● TASK ITEM
Match on the string "VRAW" in the entries below and return every matching line.

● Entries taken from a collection
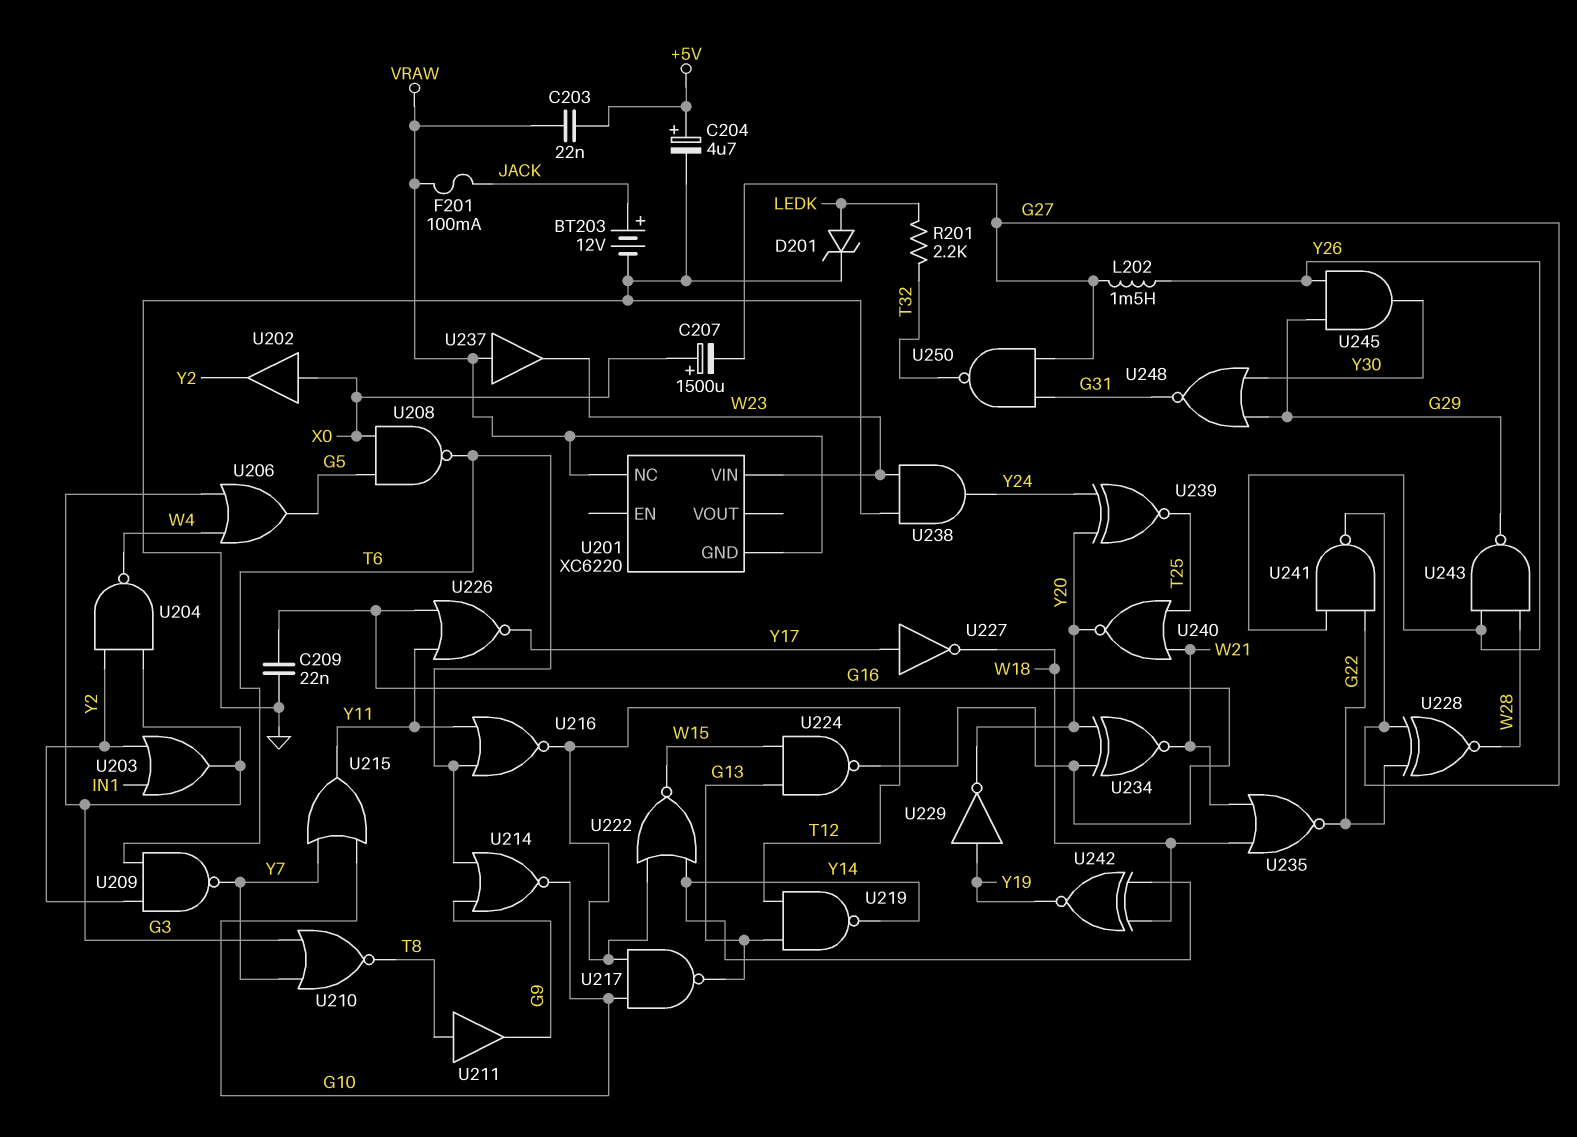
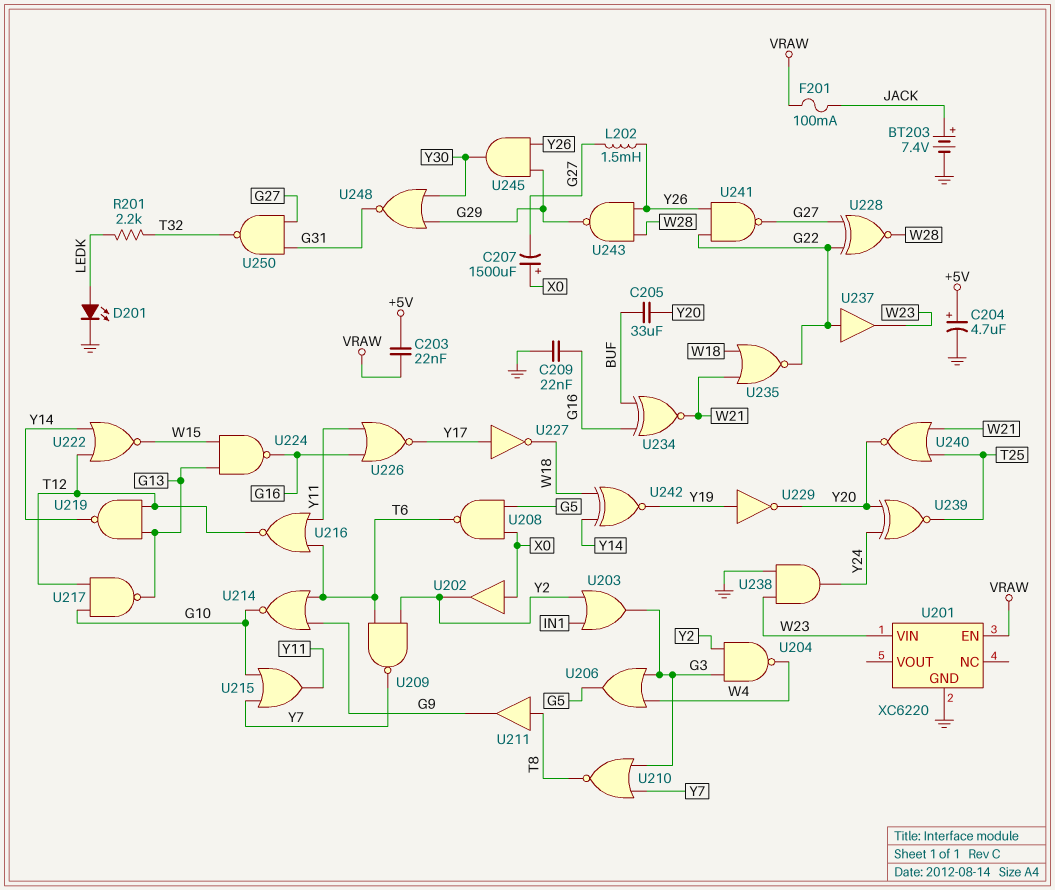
BT203: 12V (plus JACK, minus GND) -> 7.4V (plus JACK, minus GND)
C205: none -> 33uF (BUF, Y20)
D201: zener (A LEDK, K GND) -> LED (A LEDK, K GND)
U201 pin EN: none -> VRAW
U201 pin GND: VRAW -> GND
U201 pin NC: VRAW -> none
U234: XNOR (in G16, in Y20, out W21) -> XNOR (in BUF, in G16, out W21)
U237: buffer (in VRAW, out W23) -> buffer (in G22, out W23)

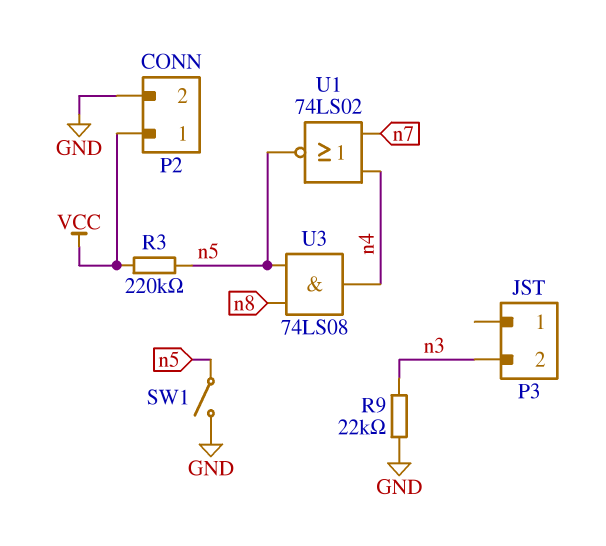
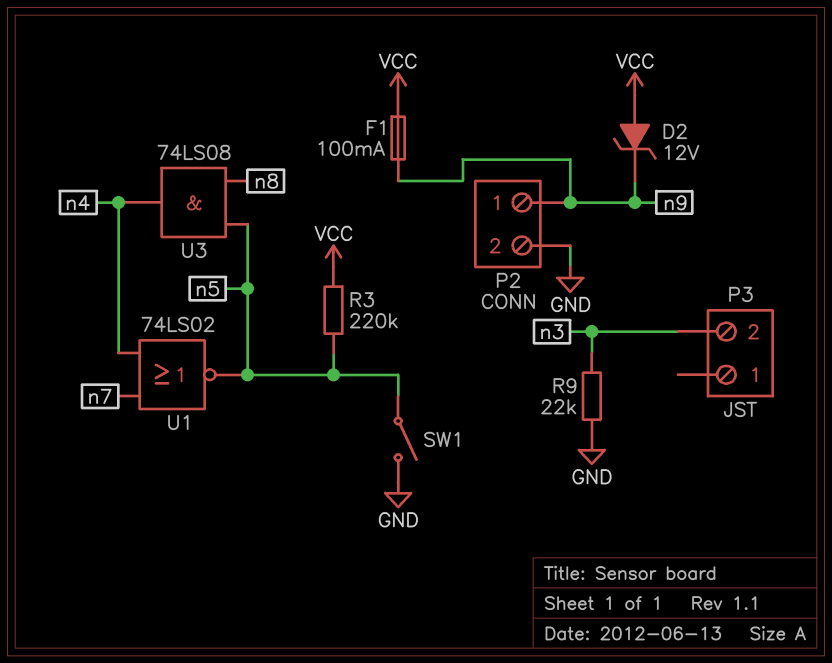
D2: none -> zener 12V (A VCC, K n9)
F1: none -> 100mA (VCC, n9)
P2 pin 1: VCC -> n9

● SOLUTION TO THIS TASK
U201 pin EN: none -> VRAW
U201 pin GND: VRAW -> GND
U201 pin NC: VRAW -> none
U237: buffer (in VRAW, out W23) -> buffer (in G22, out W23)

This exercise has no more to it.